> [Assignment]: Could you copy every line in the listing below that has the word "degrees"?

> [Records provided]:
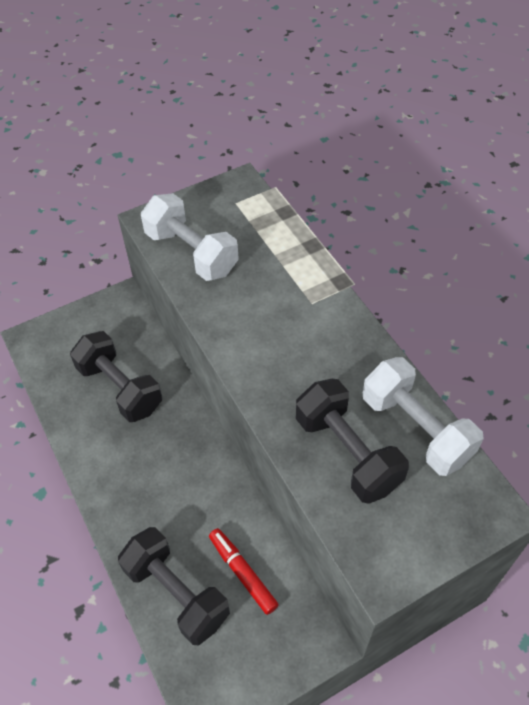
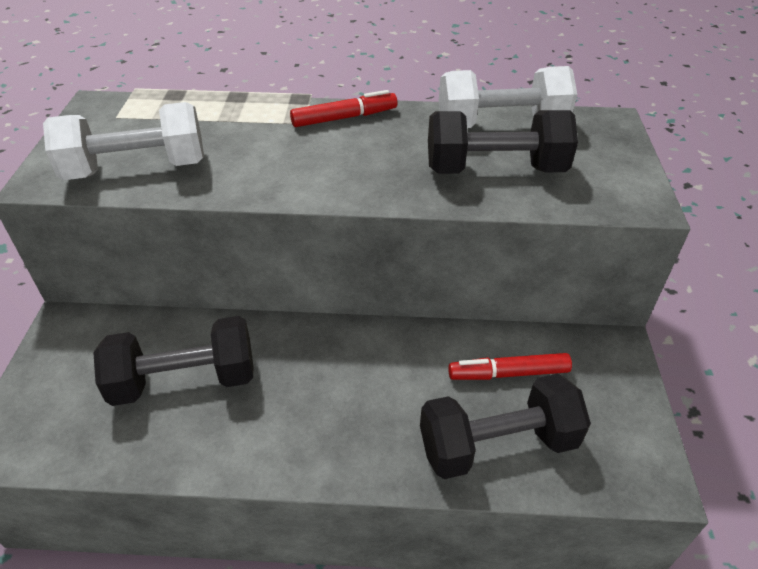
camera: 60 degrees left, 10 degrees down
(338, 323) = (344, 118): none -> red marker

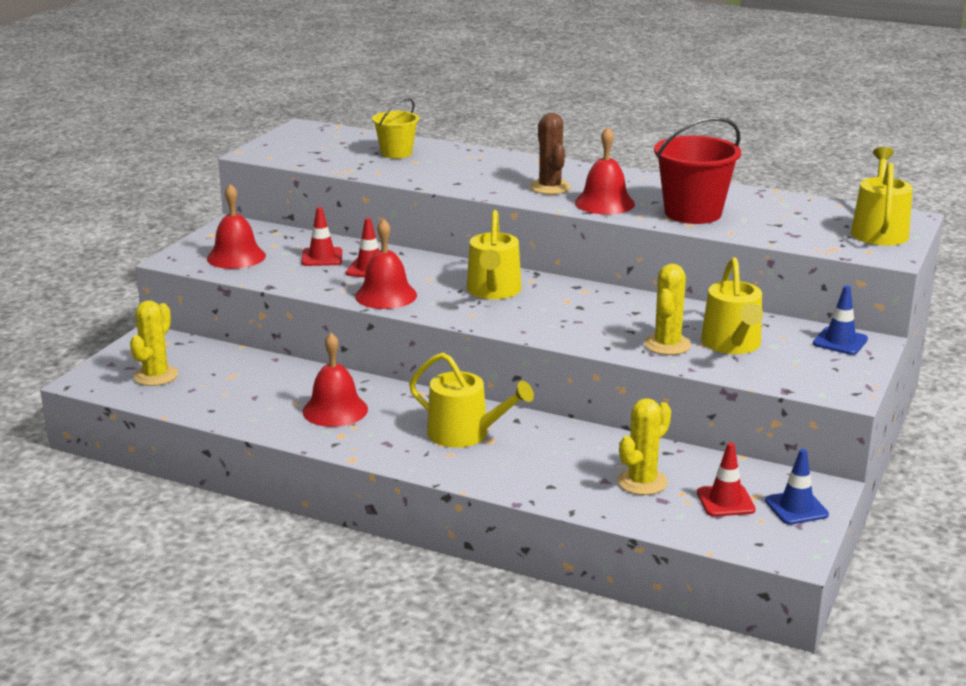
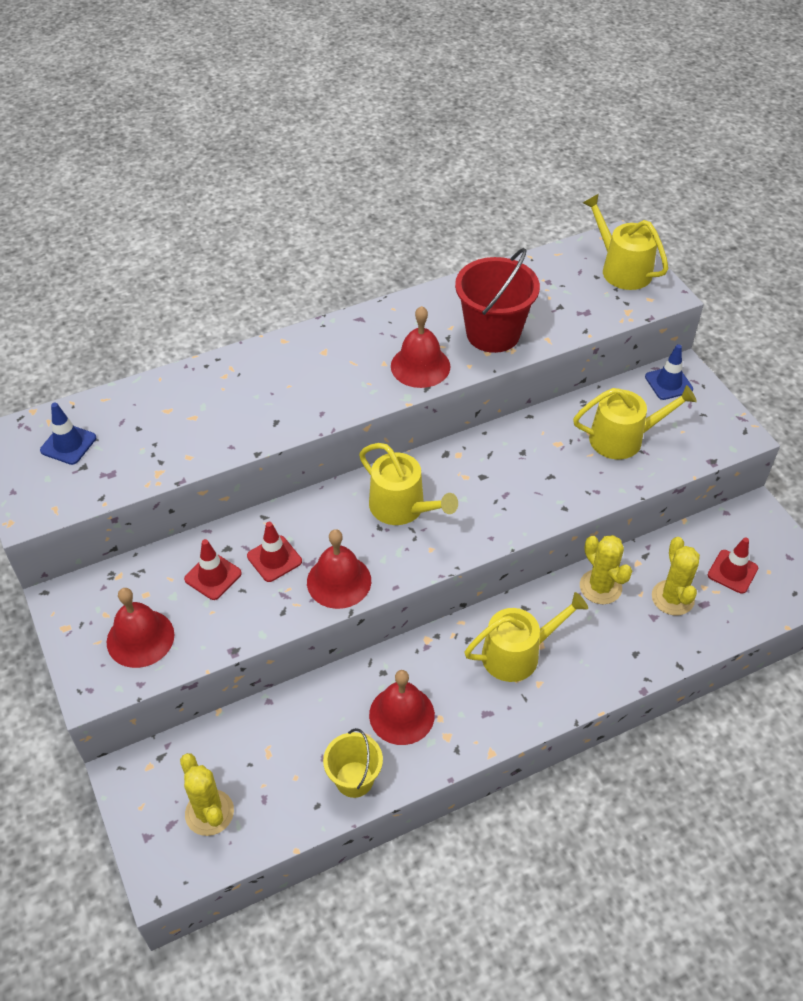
camera: 50 degrees left, 25 degrees up
(396, 153) = (157, 416): yellow bucket -> yellow bucket (354, 779)
(550, 187) = (352, 374): brown cactus -> none
(667, 345) = (591, 472): yellow cactus -> yellow cactus (600, 587)
(732, 344) = (623, 438): yellow watering can -> yellow watering can turned 45 degrees counterclockwise
(796, 508) = (768, 542): blue traffic cone -> blue traffic cone (68, 444)

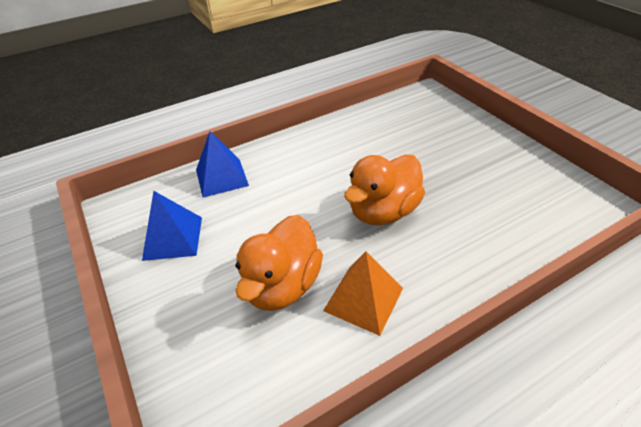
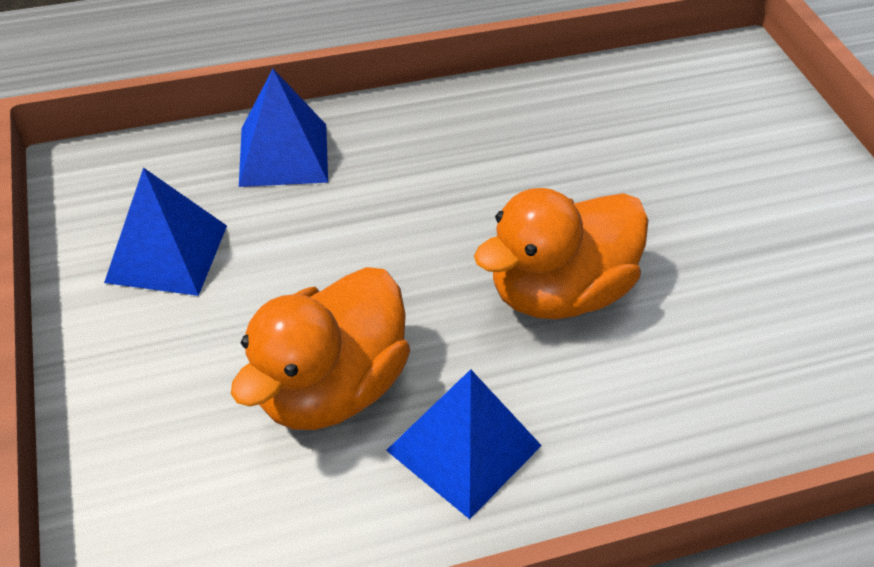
camera: 10 degrees right, 5 degrees up
(363, 299) = (464, 447): orange pyramid -> blue pyramid

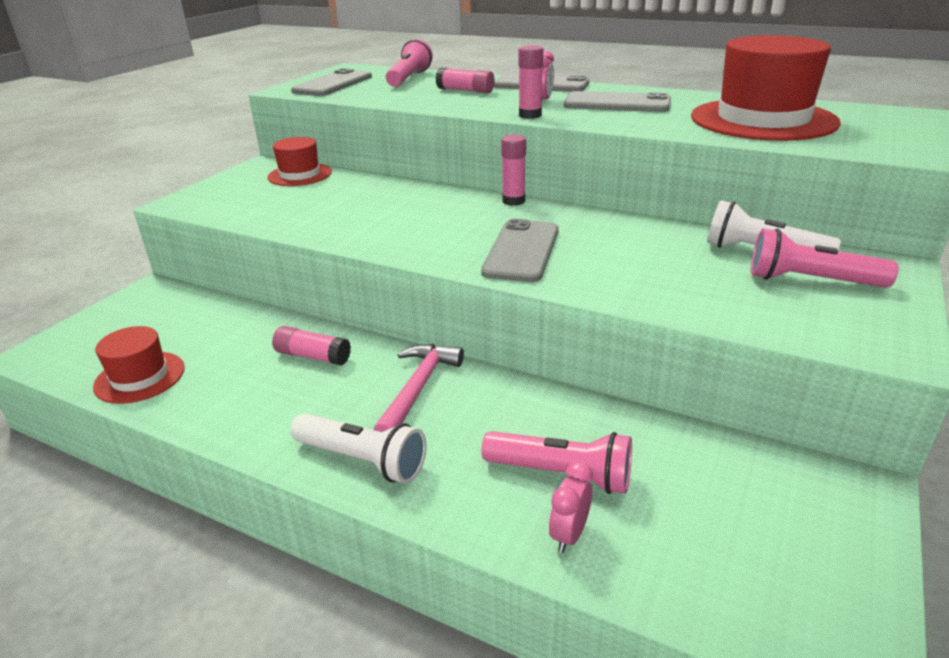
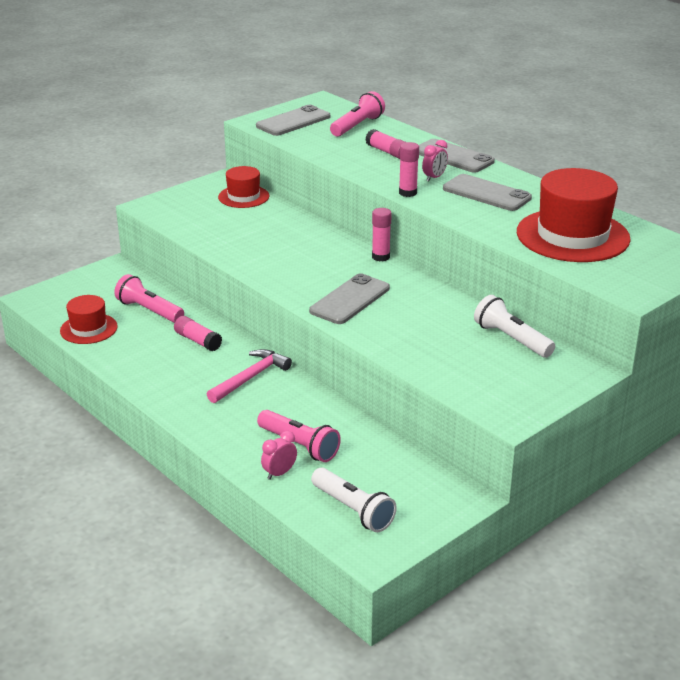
camera: 20 degrees right, 0 degrees up
(362, 460) = (193, 409): white flashlight -> white flashlight (353, 510)
(810, 281) = (517, 366): pink flashlight -> pink flashlight (149, 311)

> [Solved problem]:
camera: 60 degrees left, 10 degrees down
camera: 50 degrees left, 25 degrees up
(732, 344) = (623, 438): yellow watering can -> yellow watering can turned 45 degrees counterclockwise
camera: 10 degrees right, 5 degrees up
camera: 20 degrees right, 0 degrees up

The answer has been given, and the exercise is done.